Scene edit records
######

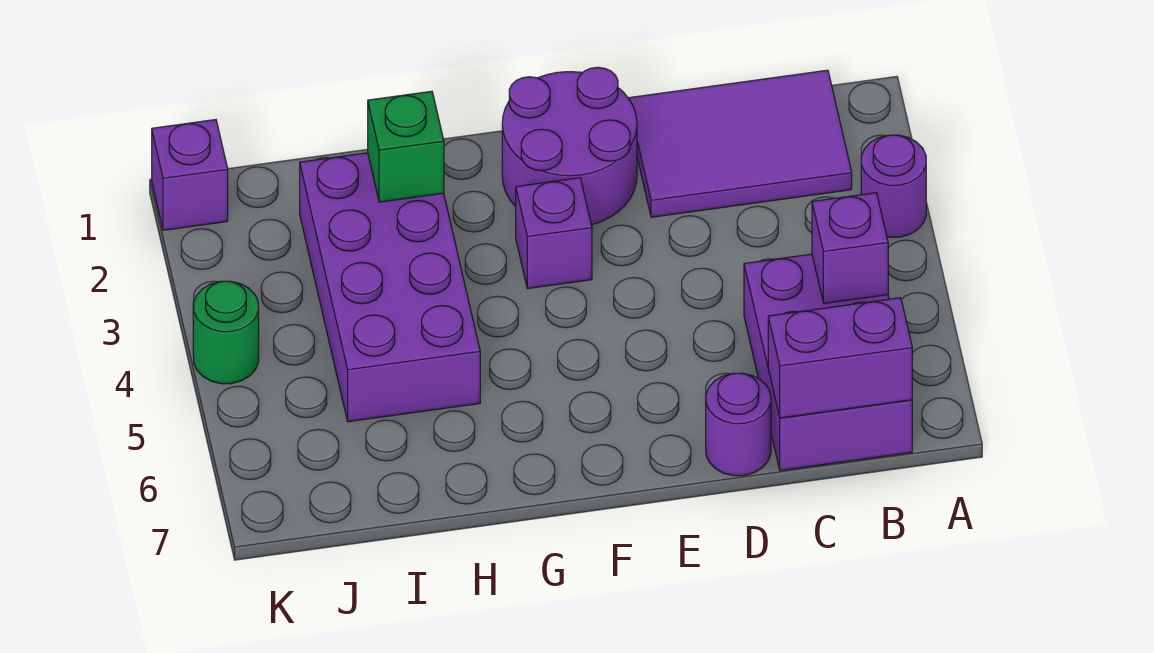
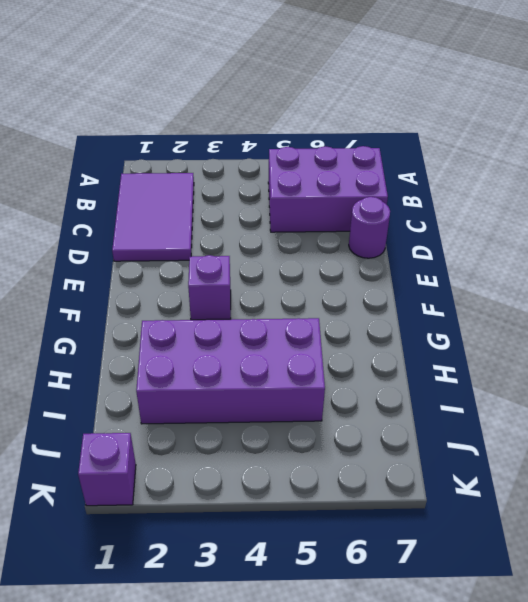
none -> purple round brick A3 level 1
none -> purple round brick E1:F2 level 1
none -> green round brick K4 level 1

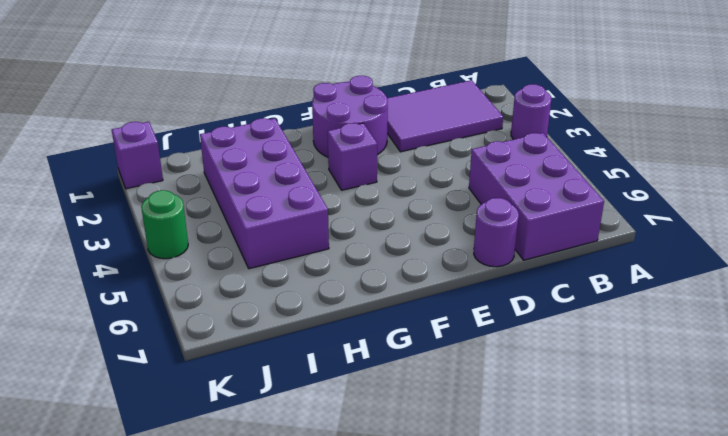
none -> purple brick B5 level 2
none -> purple brick B7:C7 level 2
none -> green brick H2 level 2

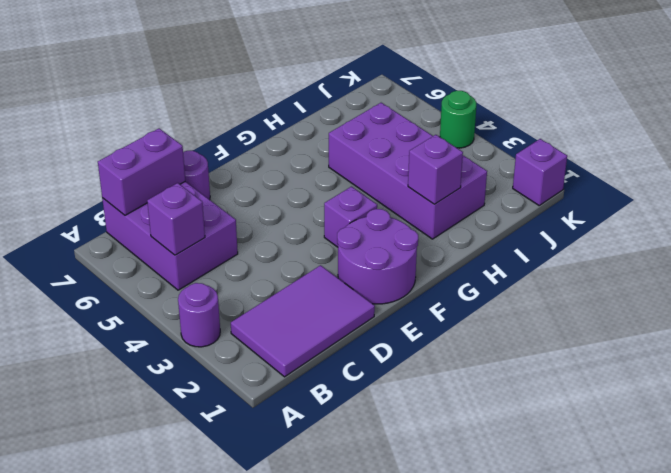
purple brick H2 level 2 -> green brick H2 level 2

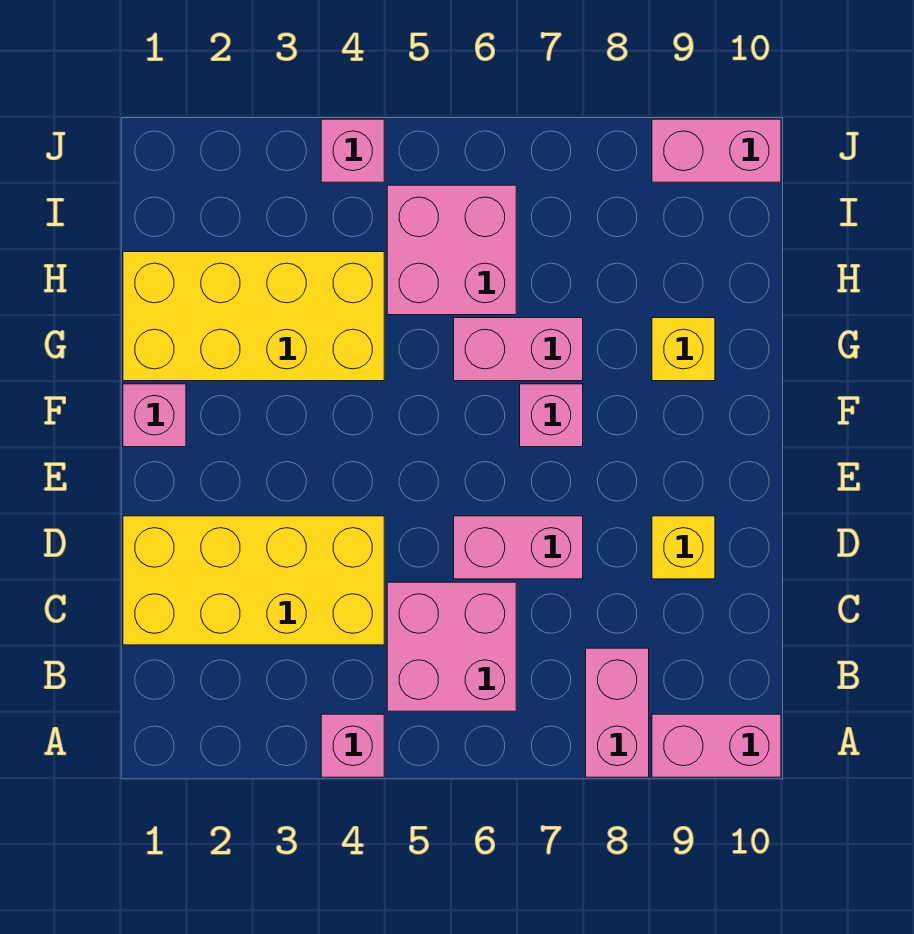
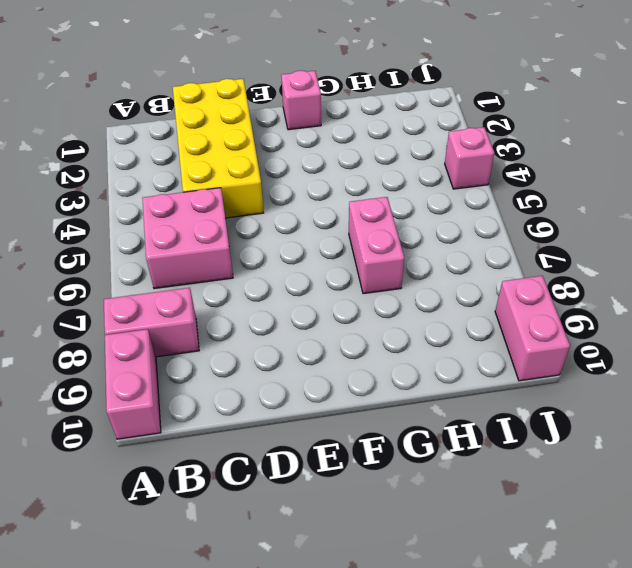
none -> pink brick A4 level 1
none -> pink brick D6:D7 level 1
none -> yellow brick D9 level 1

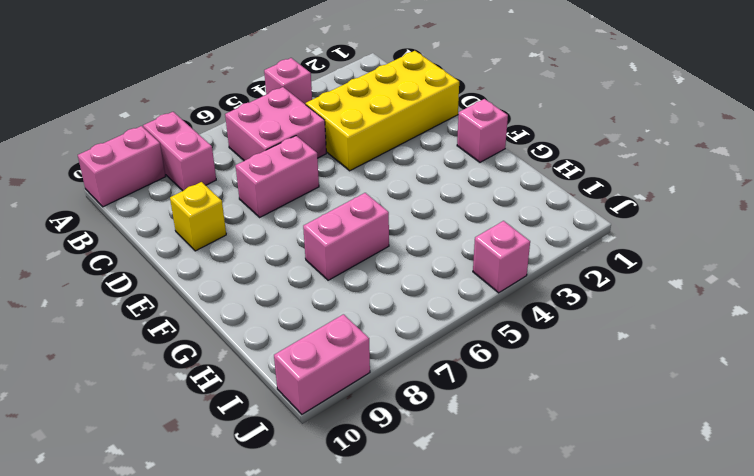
none -> pink brick F7 level 1
none -> yellow brick G1:H4 level 1
none -> yellow brick G9 level 1

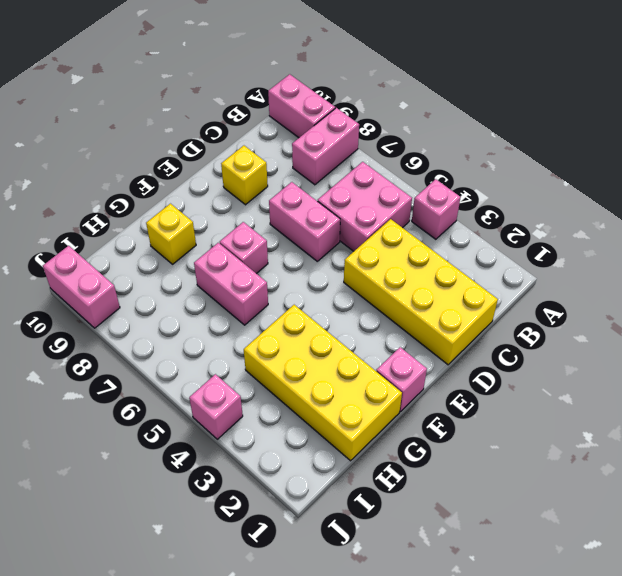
none -> pink brick H5:I6 level 1

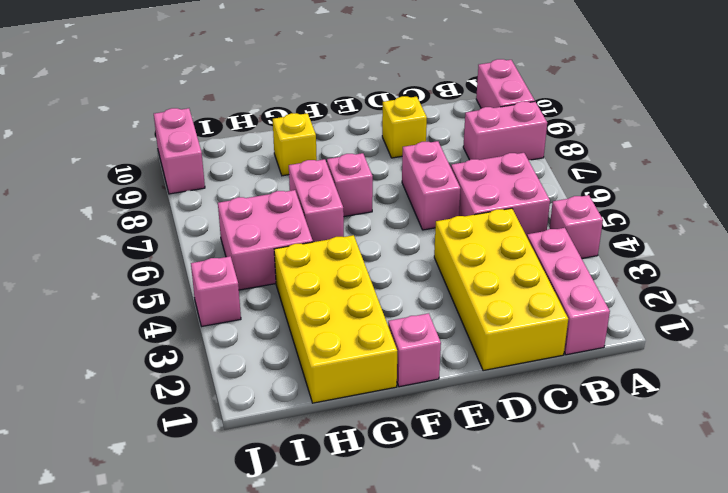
pink brick B1:B3 level 1 -> none

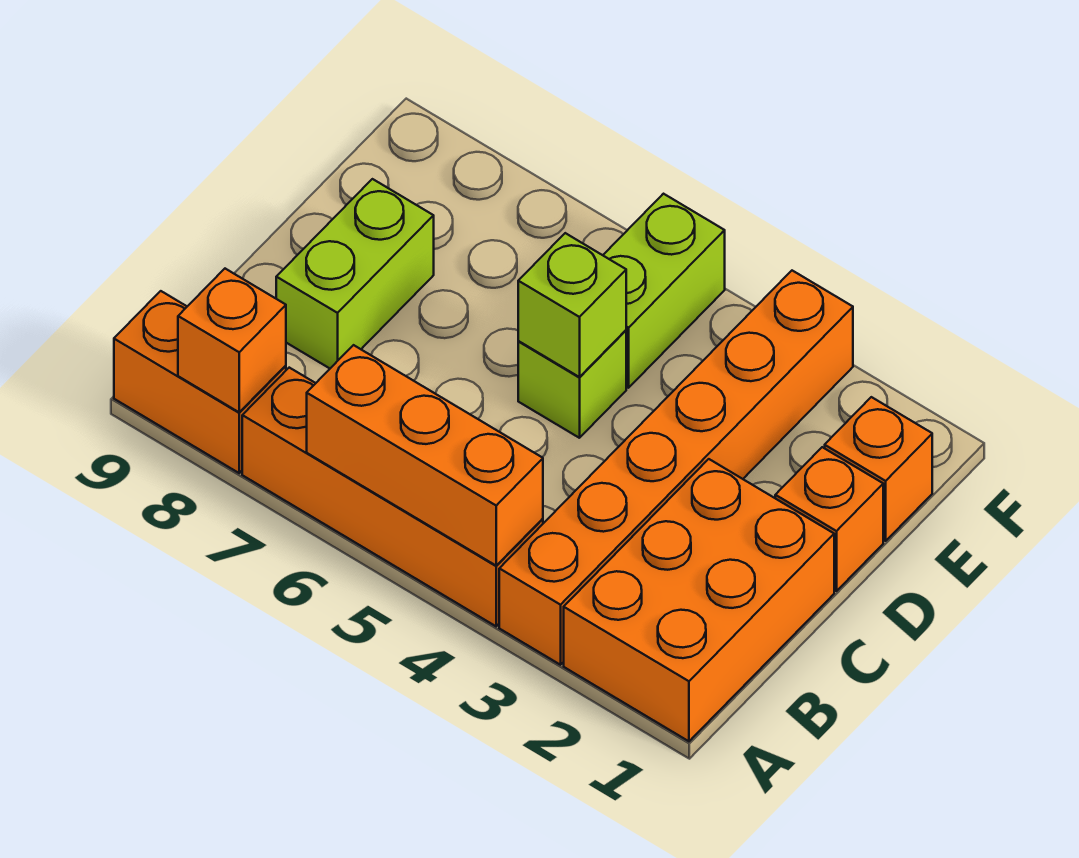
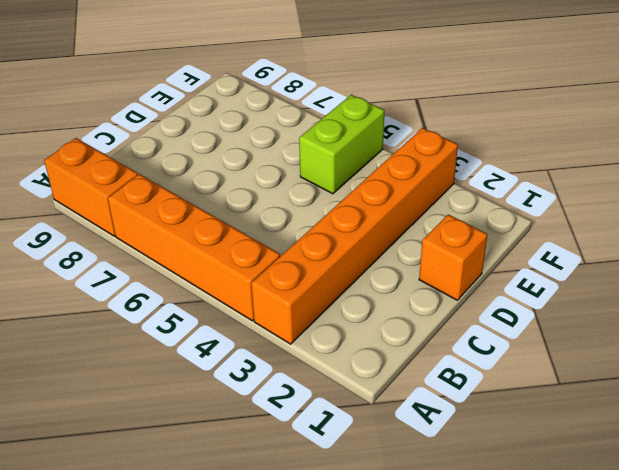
none -> orange brick A1:C2 level 1
none -> lime brick C8:D8 level 1
none -> lime brick D5 level 1

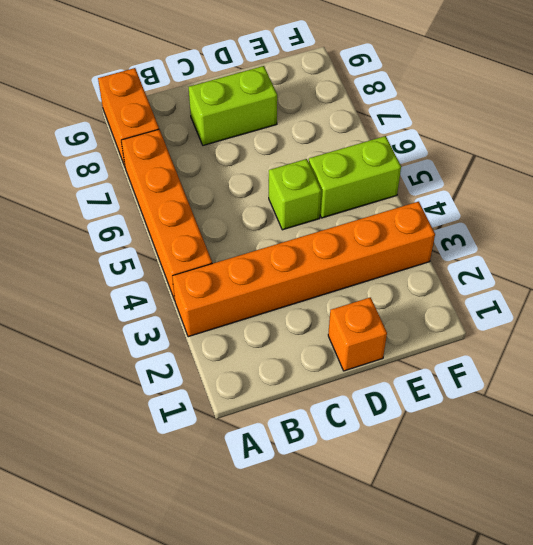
none -> orange brick A1:C2 level 1
none -> orange brick E1 level 1
none -> orange brick A4:A6 level 2

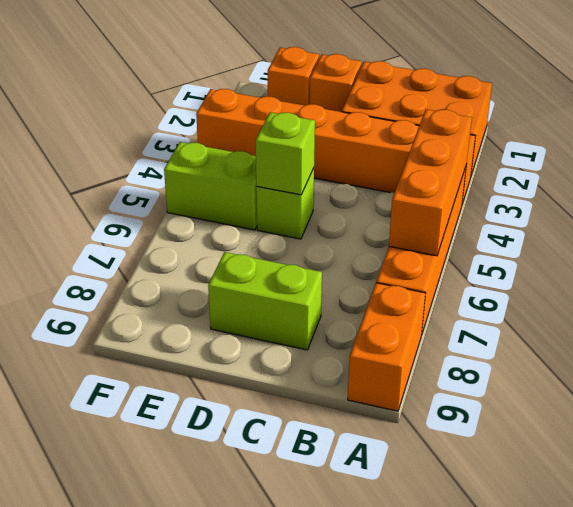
none -> orange brick A8 level 2

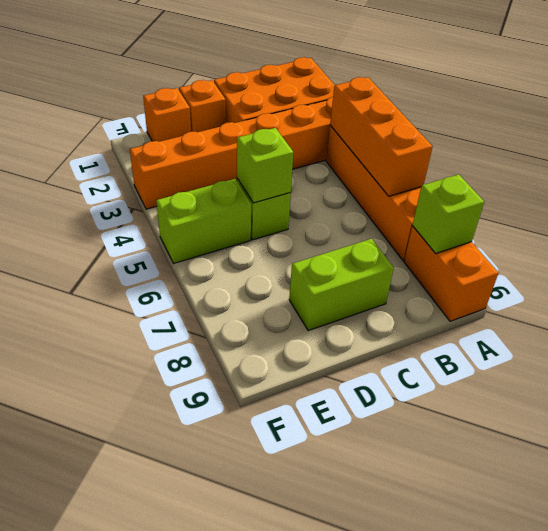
lime brick A8 level 2 -> orange brick A8 level 2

######

(Work to complete) All lines from the beginning of the entries above to the line containing "none -> lime brick D5 level 1", inclusive, should be printed exactly, apart from the pictures.

(Solution to this problem)
none -> purple round brick A3 level 1
none -> purple round brick E1:F2 level 1
none -> green round brick K4 level 1

none -> purple brick B5 level 2
none -> purple brick B7:C7 level 2
none -> green brick H2 level 2

purple brick H2 level 2 -> green brick H2 level 2

none -> pink brick A4 level 1
none -> pink brick D6:D7 level 1
none -> yellow brick D9 level 1

none -> pink brick F7 level 1
none -> yellow brick G1:H4 level 1
none -> yellow brick G9 level 1

none -> pink brick H5:I6 level 1

pink brick B1:B3 level 1 -> none

none -> orange brick A1:C2 level 1
none -> lime brick C8:D8 level 1
none -> lime brick D5 level 1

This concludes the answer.